EXERCISE REQUIREMENTS:
A complete answer lists every line of the entries below where the string "category" appears.
Content starts
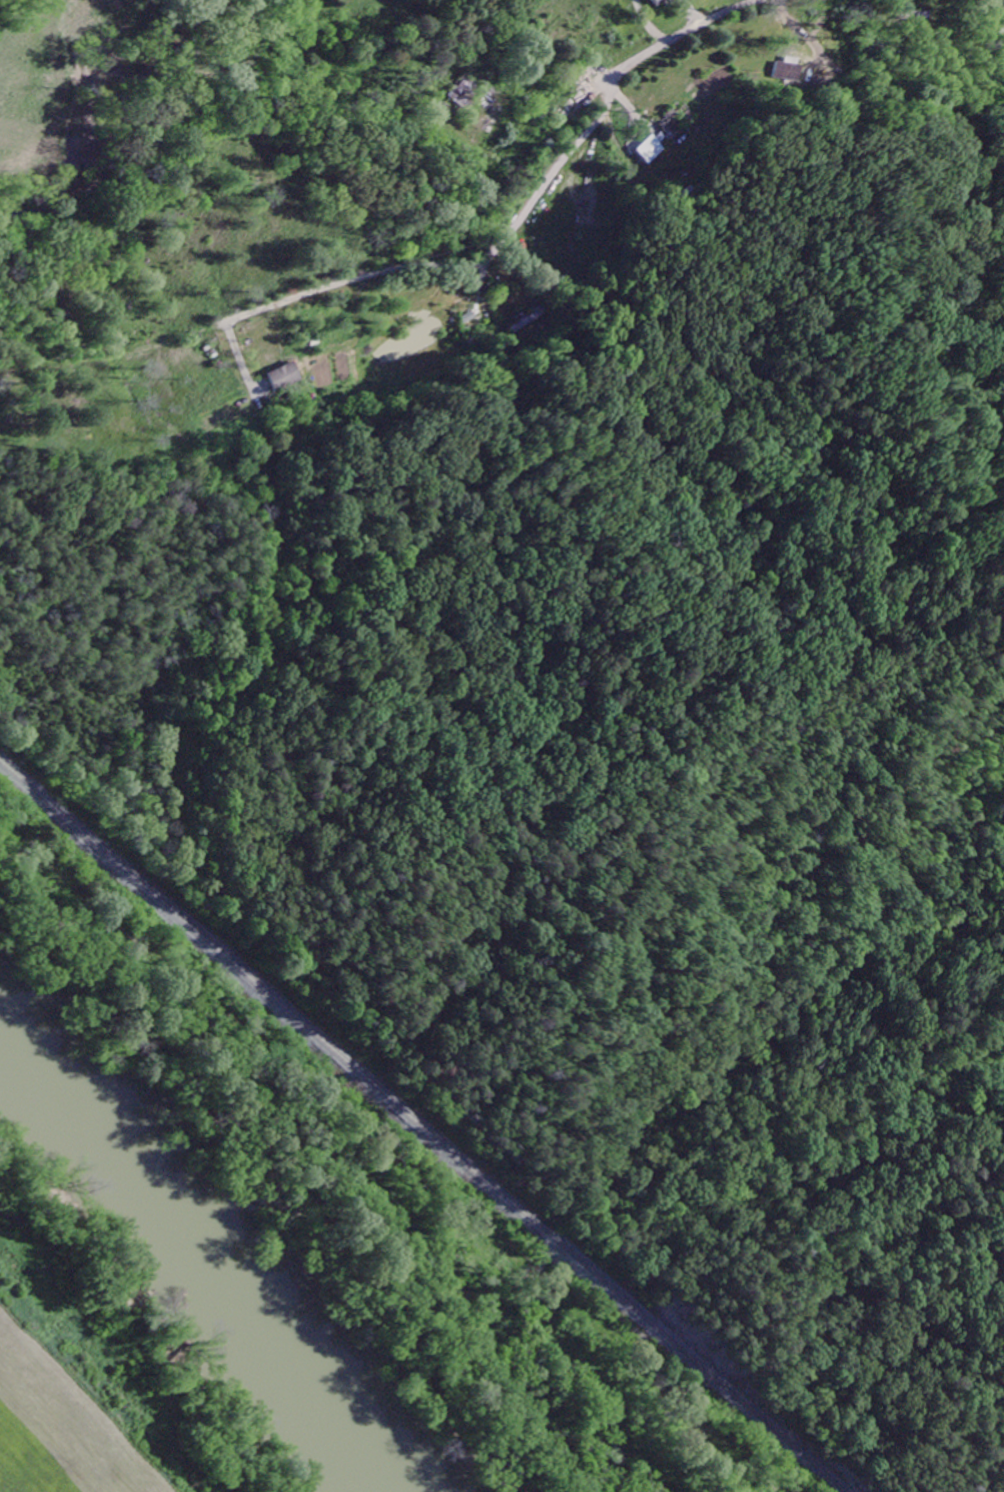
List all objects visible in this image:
building: (652, 2)
road: (684, 28)
building: (784, 73)
building: (645, 152)
road: (369, 366)
building: (279, 378)
road: (115, 716)
railway: (419, 1127)
river: (221, 1251)

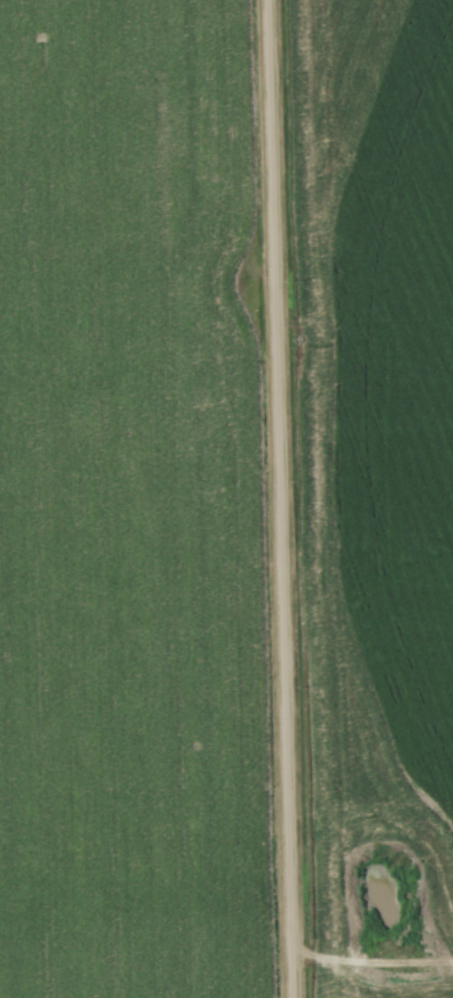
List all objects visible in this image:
crop: (132, 449)
road: (280, 499)

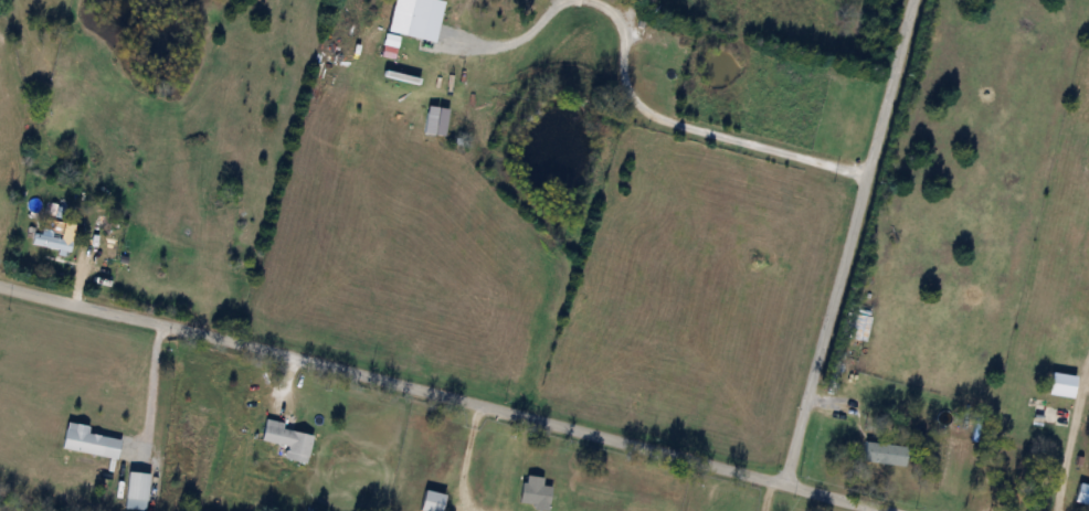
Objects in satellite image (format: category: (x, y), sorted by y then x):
road: (497, 44)
road: (688, 125)
road: (843, 241)
building: (50, 243)
road: (151, 390)
road: (441, 392)
building: (87, 441)
building: (287, 441)
building: (883, 454)
road: (458, 459)
building: (135, 490)
building: (533, 492)
building: (1082, 496)
building: (430, 501)

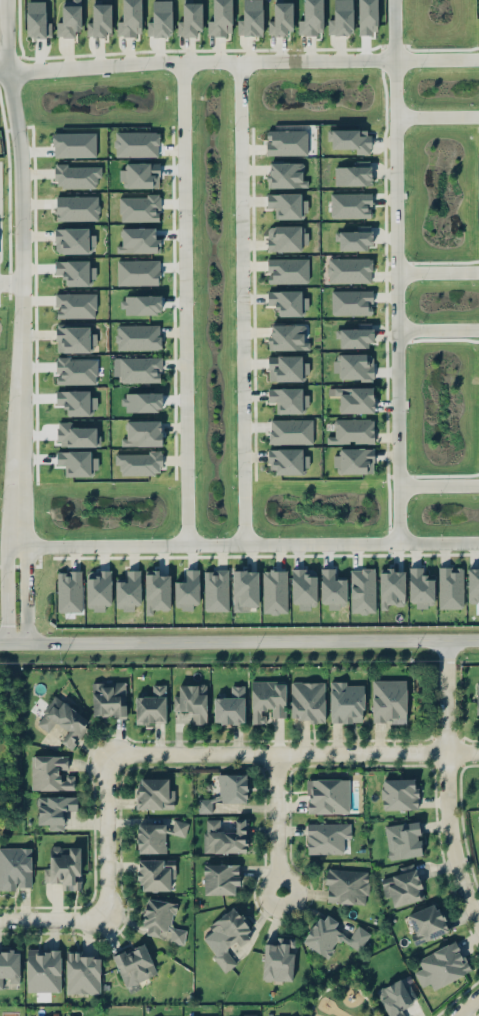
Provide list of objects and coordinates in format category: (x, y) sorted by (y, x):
building: (312, 17)
building: (130, 18)
building: (221, 18)
building: (251, 18)
building: (282, 18)
building: (341, 18)
building: (37, 19)
building: (69, 19)
building: (161, 19)
building: (100, 20)
building: (190, 20)
road: (239, 61)
road: (437, 115)
building: (350, 139)
building: (287, 142)
building: (137, 143)
building: (74, 144)
building: (286, 174)
building: (354, 174)
building: (140, 175)
building: (77, 176)
building: (286, 204)
building: (351, 205)
building: (77, 207)
building: (139, 207)
building: (285, 238)
building: (354, 238)
building: (74, 240)
building: (139, 240)
building: (288, 270)
building: (350, 270)
building: (76, 271)
road: (396, 271)
road: (438, 271)
road: (19, 272)
building: (138, 272)
road: (242, 302)
building: (288, 302)
building: (352, 302)
road: (184, 303)
building: (75, 304)
road: (438, 328)
building: (356, 335)
building: (138, 336)
building: (288, 337)
building: (75, 338)
building: (355, 366)
building: (137, 368)
building: (287, 368)
building: (76, 370)
building: (288, 399)
building: (354, 399)
building: (291, 430)
building: (352, 431)
building: (142, 432)
building: (75, 435)
building: (287, 460)
building: (354, 460)
building: (139, 462)
road: (439, 484)
road: (247, 543)
building: (473, 585)
building: (392, 587)
building: (420, 587)
building: (450, 587)
building: (332, 588)
building: (99, 589)
building: (216, 589)
building: (245, 589)
building: (303, 589)
road: (26, 590)
building: (128, 590)
building: (187, 590)
building: (275, 590)
building: (362, 590)
road: (7, 591)
building: (69, 591)
building: (157, 591)
road: (239, 641)
building: (108, 698)
building: (266, 698)
building: (477, 699)
building: (191, 700)
building: (389, 700)
building: (307, 701)
building: (346, 701)
building: (151, 706)
building: (229, 706)
building: (62, 719)
road: (294, 754)
building: (49, 772)
road: (443, 780)
building: (227, 790)
building: (153, 793)
building: (399, 793)
building: (327, 794)
building: (54, 811)
building: (179, 826)
road: (272, 826)
road: (108, 835)
building: (225, 836)
building: (326, 836)
building: (151, 837)
building: (403, 839)
building: (64, 866)
building: (15, 868)
building: (155, 874)
building: (221, 878)
building: (401, 885)
building: (346, 886)
road: (53, 916)
building: (162, 919)
building: (426, 922)
building: (229, 935)
building: (332, 935)
building: (278, 959)
building: (9, 962)
building: (441, 964)
building: (135, 965)
building: (43, 969)
building: (82, 971)
road: (342, 984)
building: (396, 996)
road: (457, 997)
road: (467, 1007)
building: (48, 1015)
building: (192, 1015)
building: (245, 1015)

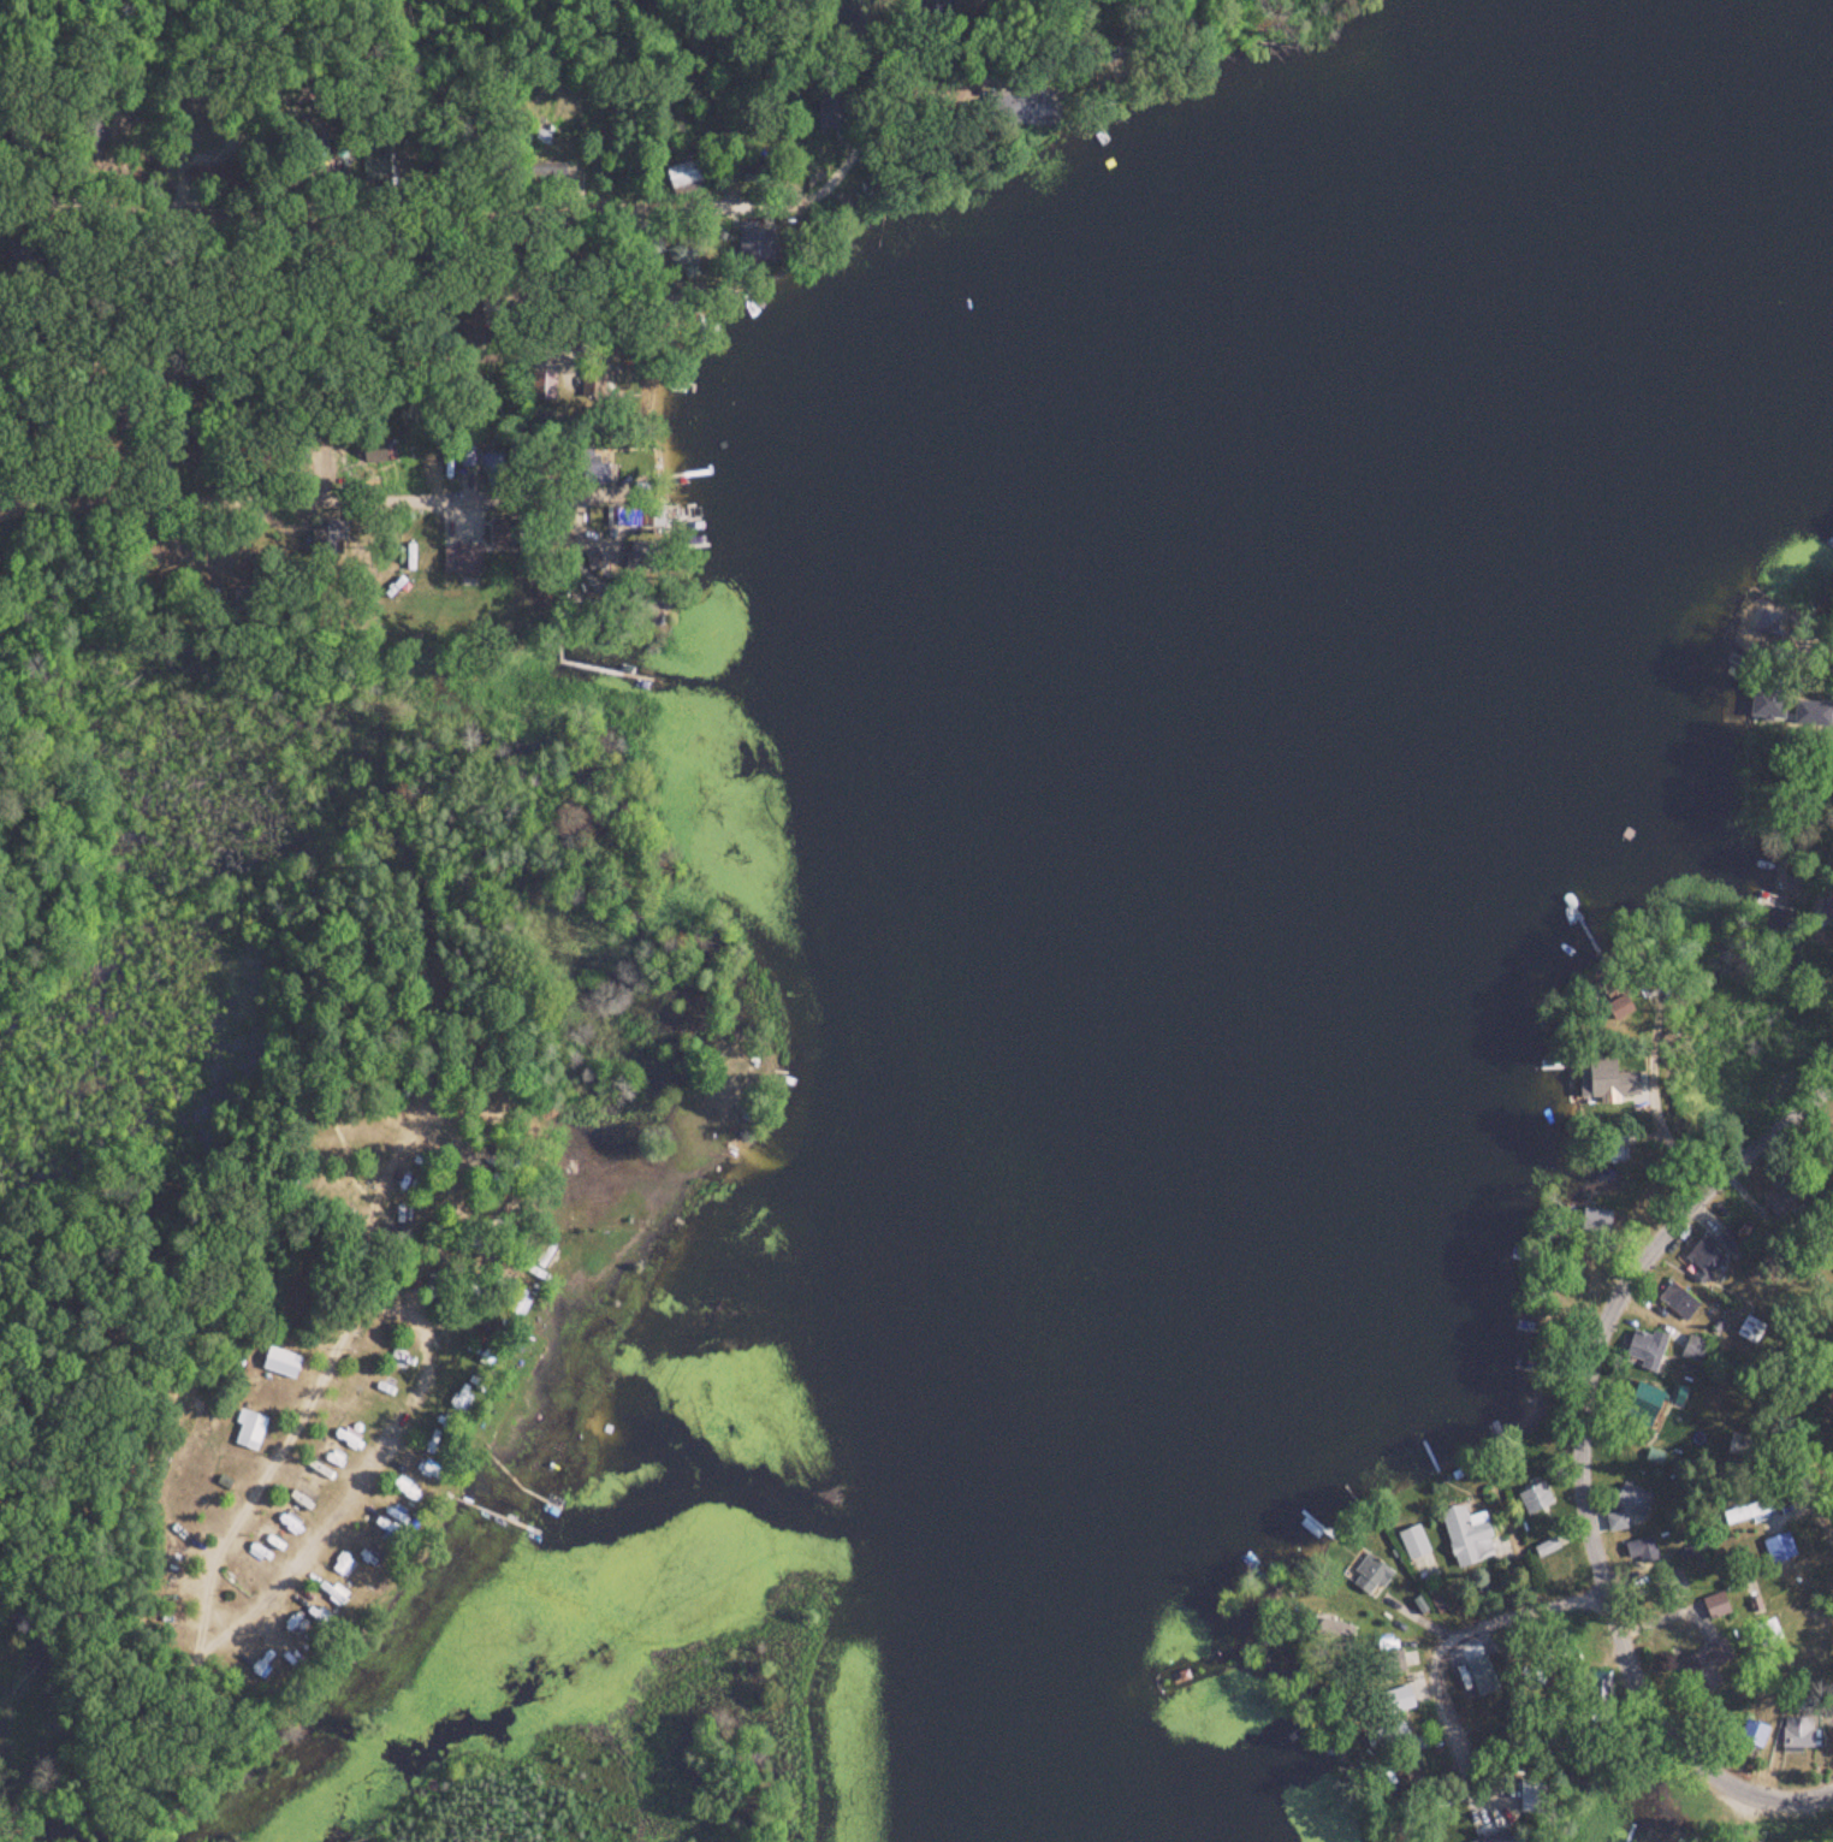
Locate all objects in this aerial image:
building: (828, 108)
road: (323, 182)
road: (294, 416)
road: (322, 472)
building: (507, 535)
building: (1770, 625)
road: (334, 631)
building: (1772, 706)
building: (1608, 1076)
road: (1645, 1087)
building: (1782, 1203)
road: (412, 1315)
building: (1693, 1349)
building: (282, 1364)
building: (457, 1398)
building: (250, 1432)
road: (1562, 1439)
road: (1789, 1441)
building: (1740, 1446)
building: (1532, 1500)
building: (1631, 1501)
building: (1468, 1539)
building: (1643, 1550)
building: (1778, 1550)
building: (1716, 1606)
road: (1422, 1610)
building: (1704, 1661)
building: (1797, 1733)
building: (1753, 1736)
road: (118, 1752)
Content ends
RESULT:
Objects in satellite image (format: category: (x, y), sorted by y then x):
Provide list of objects and coordinates in format category: (x, y) sorted by (y, x):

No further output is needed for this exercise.